> Task goal:
Every line of the records below that holds the word "brick" belongs in the answer.
----- Supplied records
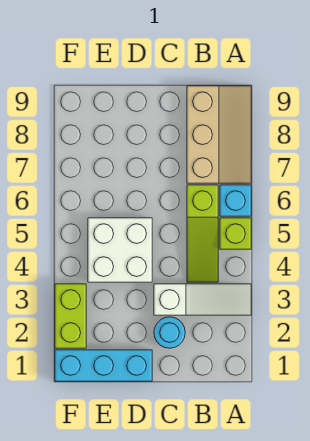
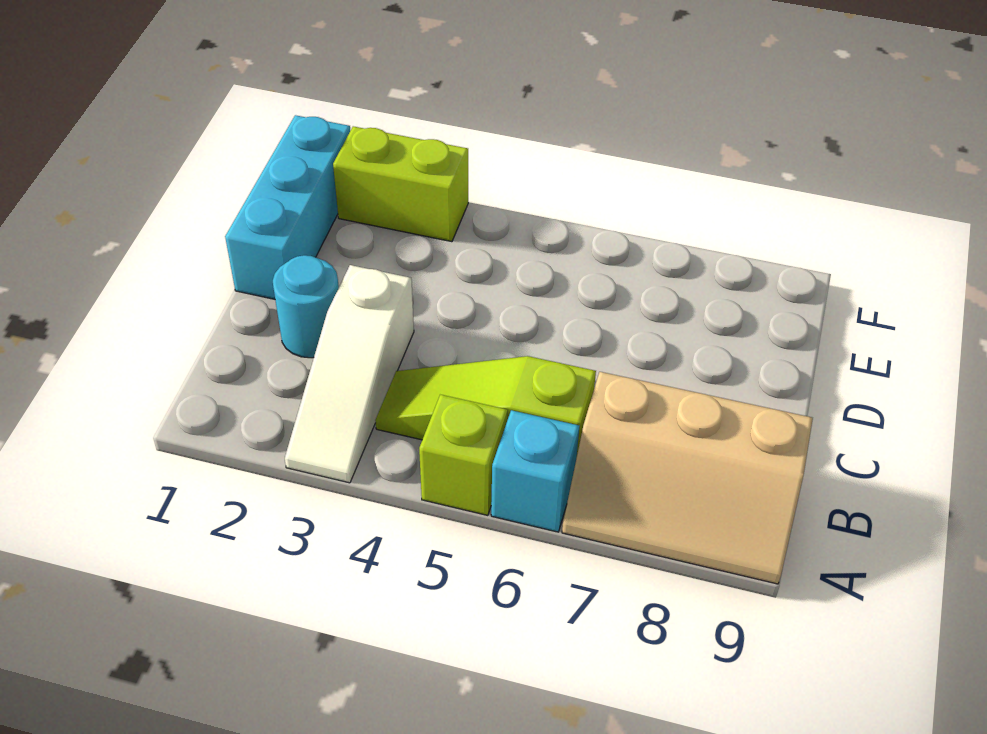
white brick D4:E5 level 1 -> none

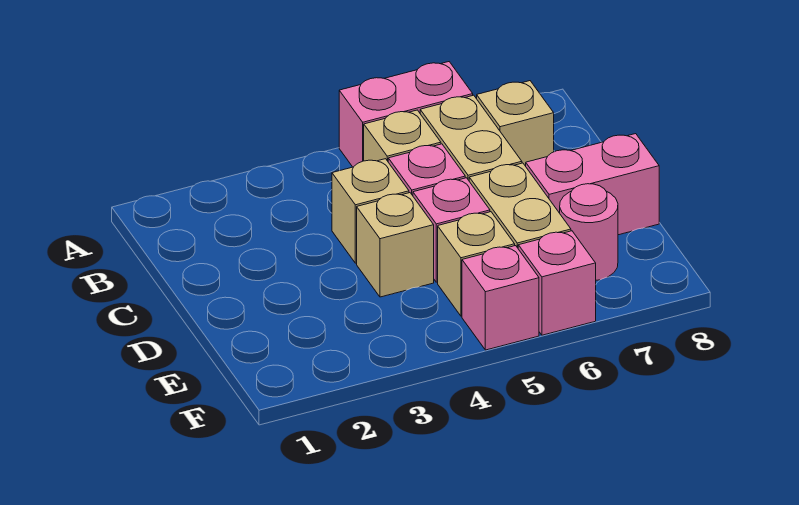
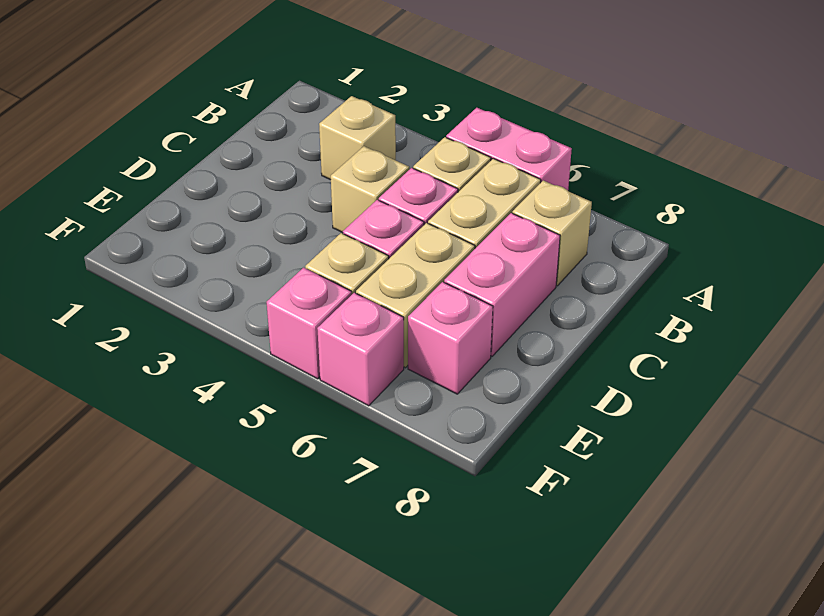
tan brick D4 level 1 -> tan brick B3 level 1
pink brick D7:D8 level 1 -> pink brick C7:D7 level 1
pink round brick E7 level 1 -> pink brick E7 level 1

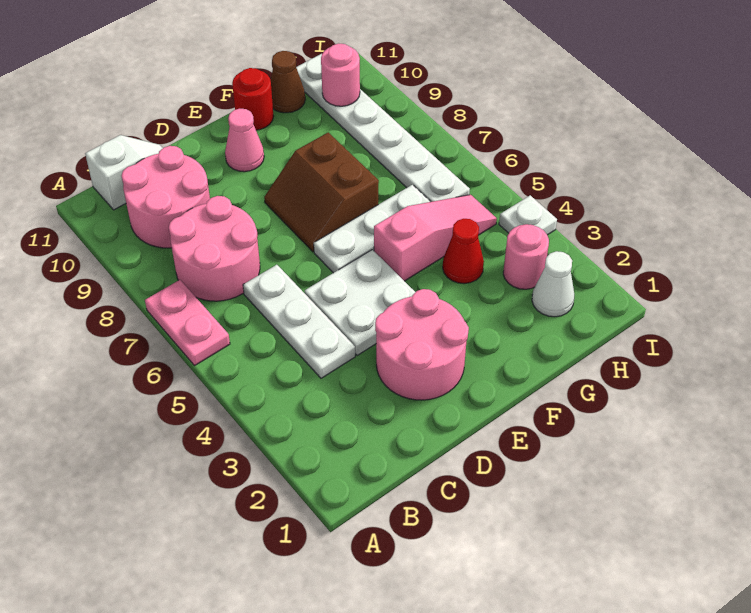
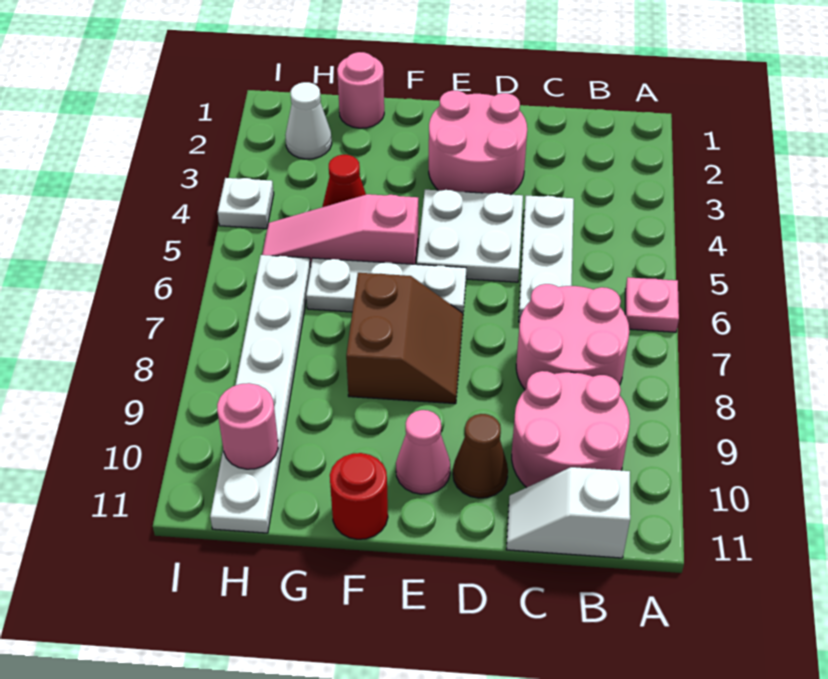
pink plate A6:A7 level 1 -> pink plate A6 level 1
brown cone G11 level 1 -> brown cone D10 level 1
pink round brick H3 level 1 -> pink round brick G1 level 1

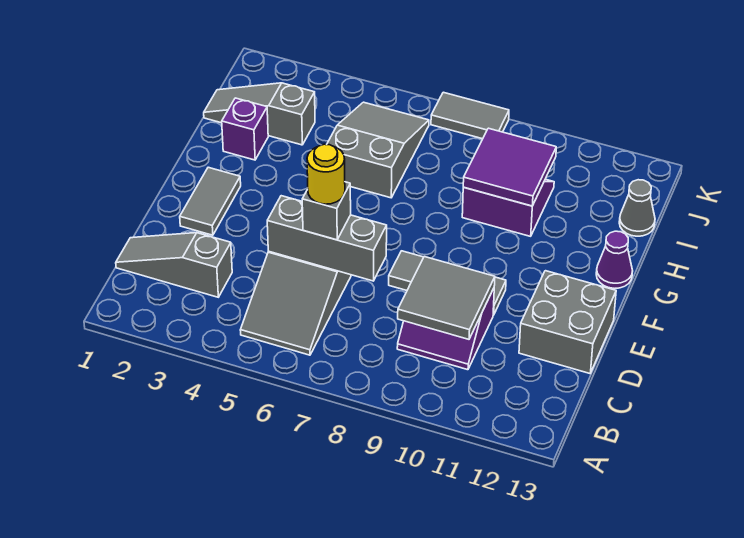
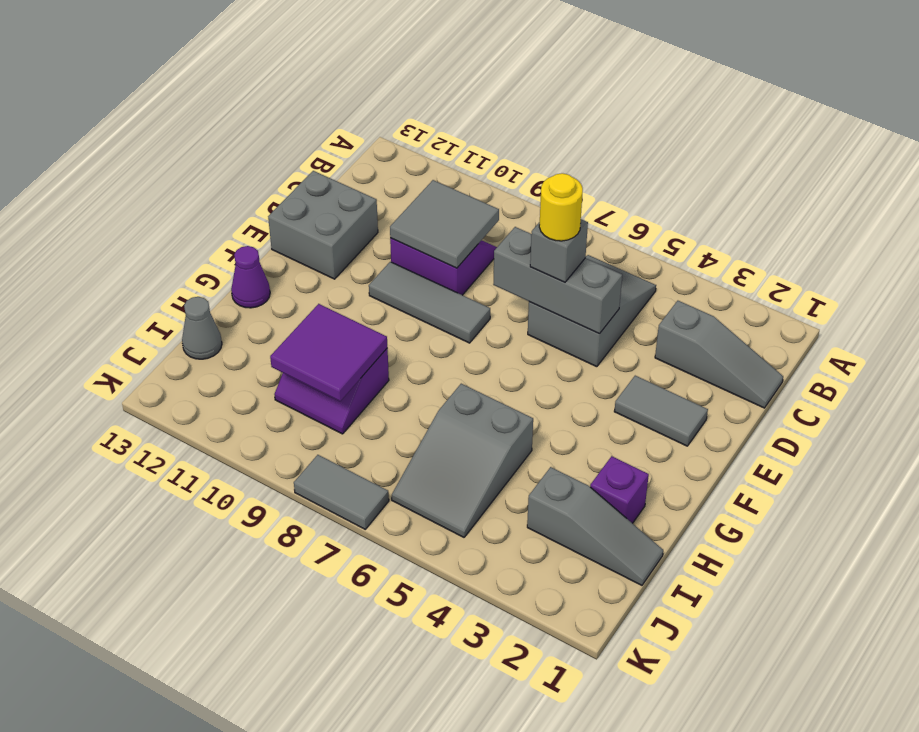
grey tile E2:F2 level 1 -> grey tile E2:E3 level 1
----------
> Solution:
white brick D4:E5 level 1 -> none
tan brick D4 level 1 -> tan brick B3 level 1
pink brick D7:D8 level 1 -> pink brick C7:D7 level 1
pink round brick E7 level 1 -> pink brick E7 level 1
pink round brick H3 level 1 -> pink round brick G1 level 1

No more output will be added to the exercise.